┌────────

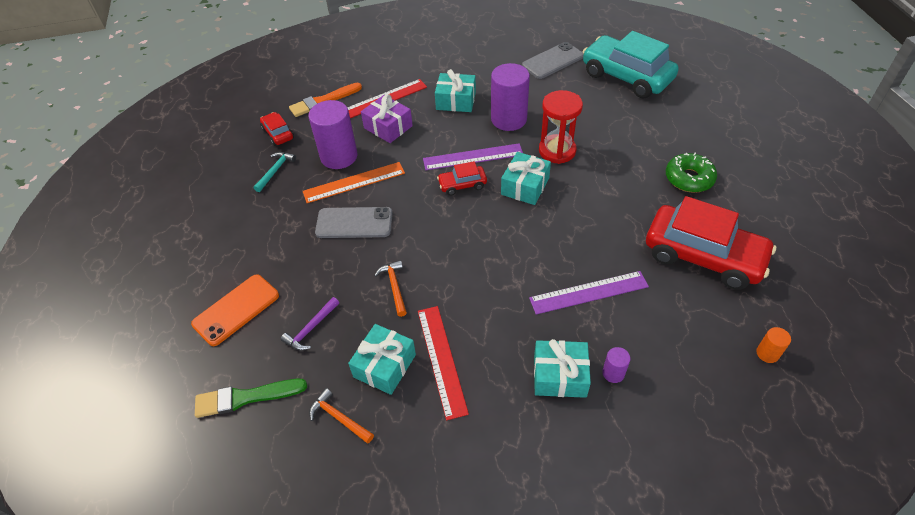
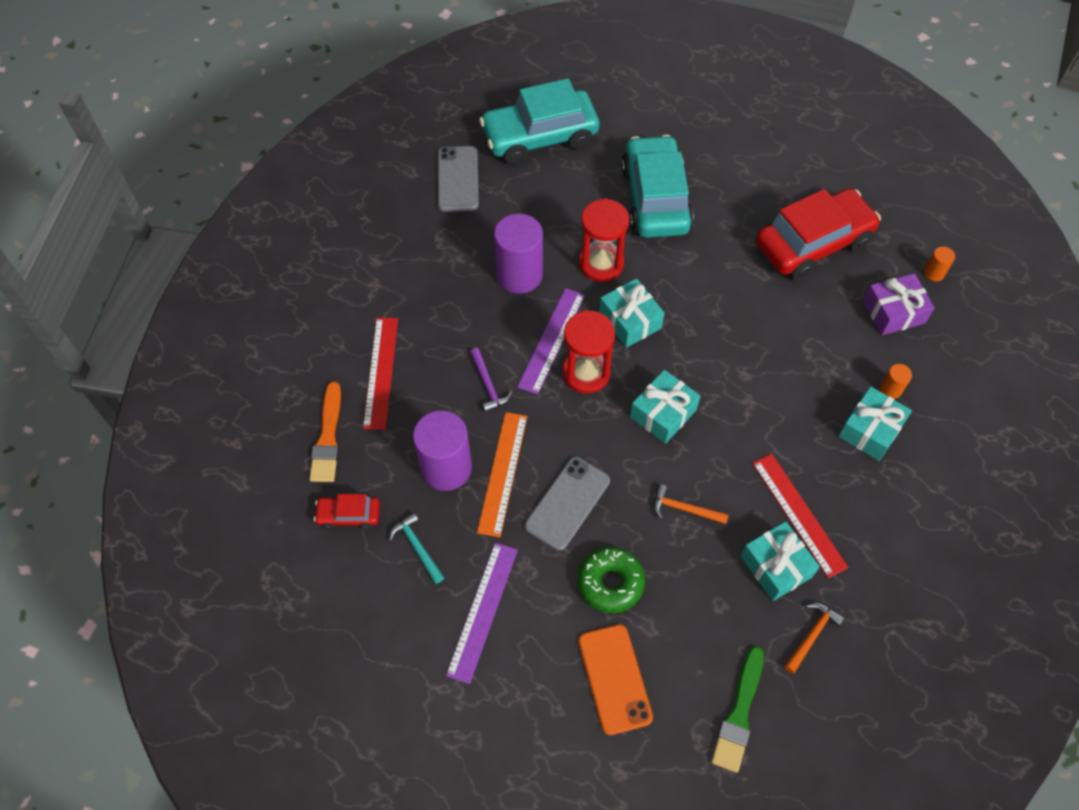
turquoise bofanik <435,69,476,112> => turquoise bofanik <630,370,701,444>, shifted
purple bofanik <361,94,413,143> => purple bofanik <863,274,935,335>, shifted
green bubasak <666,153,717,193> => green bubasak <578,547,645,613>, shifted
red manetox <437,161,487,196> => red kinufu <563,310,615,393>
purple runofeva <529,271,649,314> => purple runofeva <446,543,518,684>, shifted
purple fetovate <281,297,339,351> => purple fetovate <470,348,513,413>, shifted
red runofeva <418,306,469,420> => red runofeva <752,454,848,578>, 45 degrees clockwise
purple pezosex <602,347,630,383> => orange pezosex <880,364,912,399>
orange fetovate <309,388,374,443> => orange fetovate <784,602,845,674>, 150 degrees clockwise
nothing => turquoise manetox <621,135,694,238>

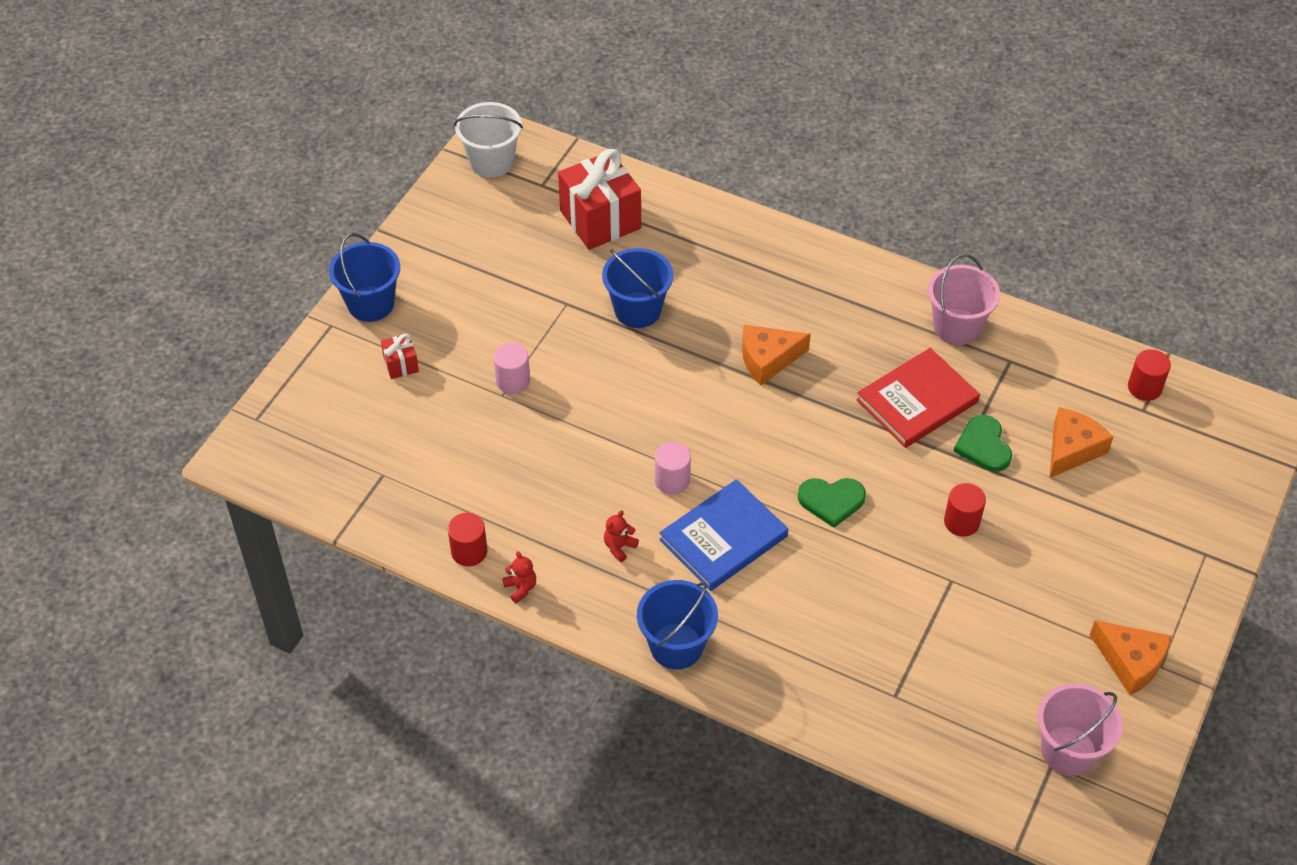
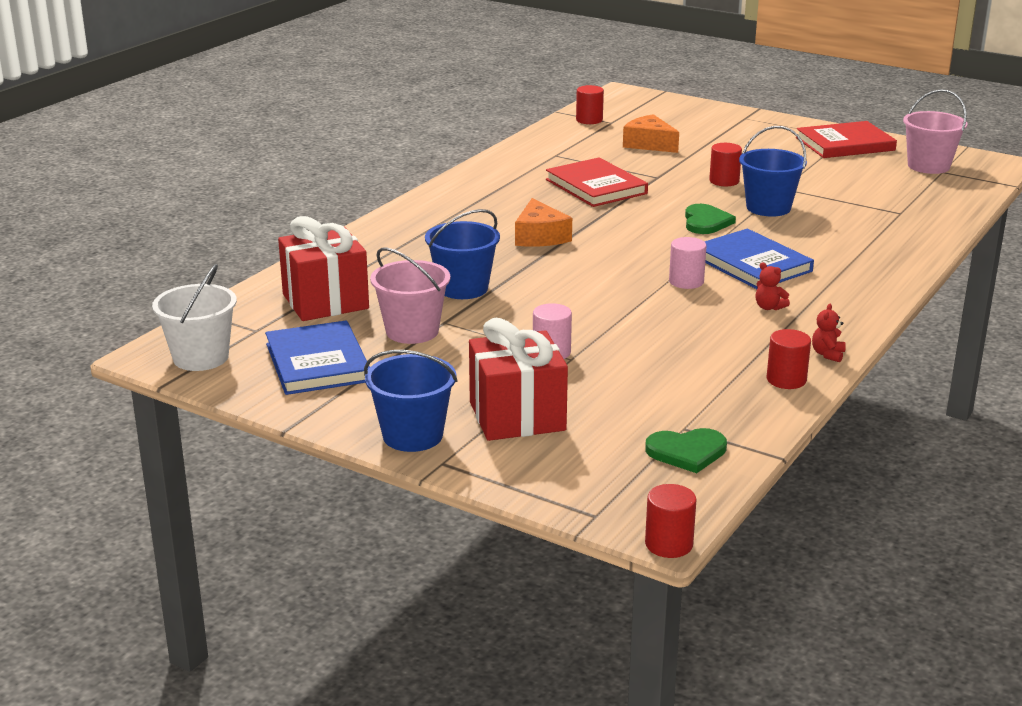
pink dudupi <928,254,1000,345> => pink dudupi <370,247,451,344>, shifted
red bofanik <381,334,419,379> => red bofanik <469,318,568,441>, x2.21
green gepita <953,415,1012,472> => green gepita <645,428,727,473>, shifted
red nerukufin <502,551,536,604> => red nerukufin <812,304,846,362>, 45 degrees counterclockwise
blue dudupi <637,580,718,669> => blue dudupi <739,126,807,217>, shifted
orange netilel <1090,620,1171,695> => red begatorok <796,121,897,158>
nothing => blue begatorok <265,321,370,395>
nothing => red pezosex <645,484,697,558>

└────────

Scanning the data above, copy out every line where "manetox" is found.

red manetox <437,161,487,196> => red kinufu <563,310,615,393>
nothing => turquoise manetox <621,135,694,238>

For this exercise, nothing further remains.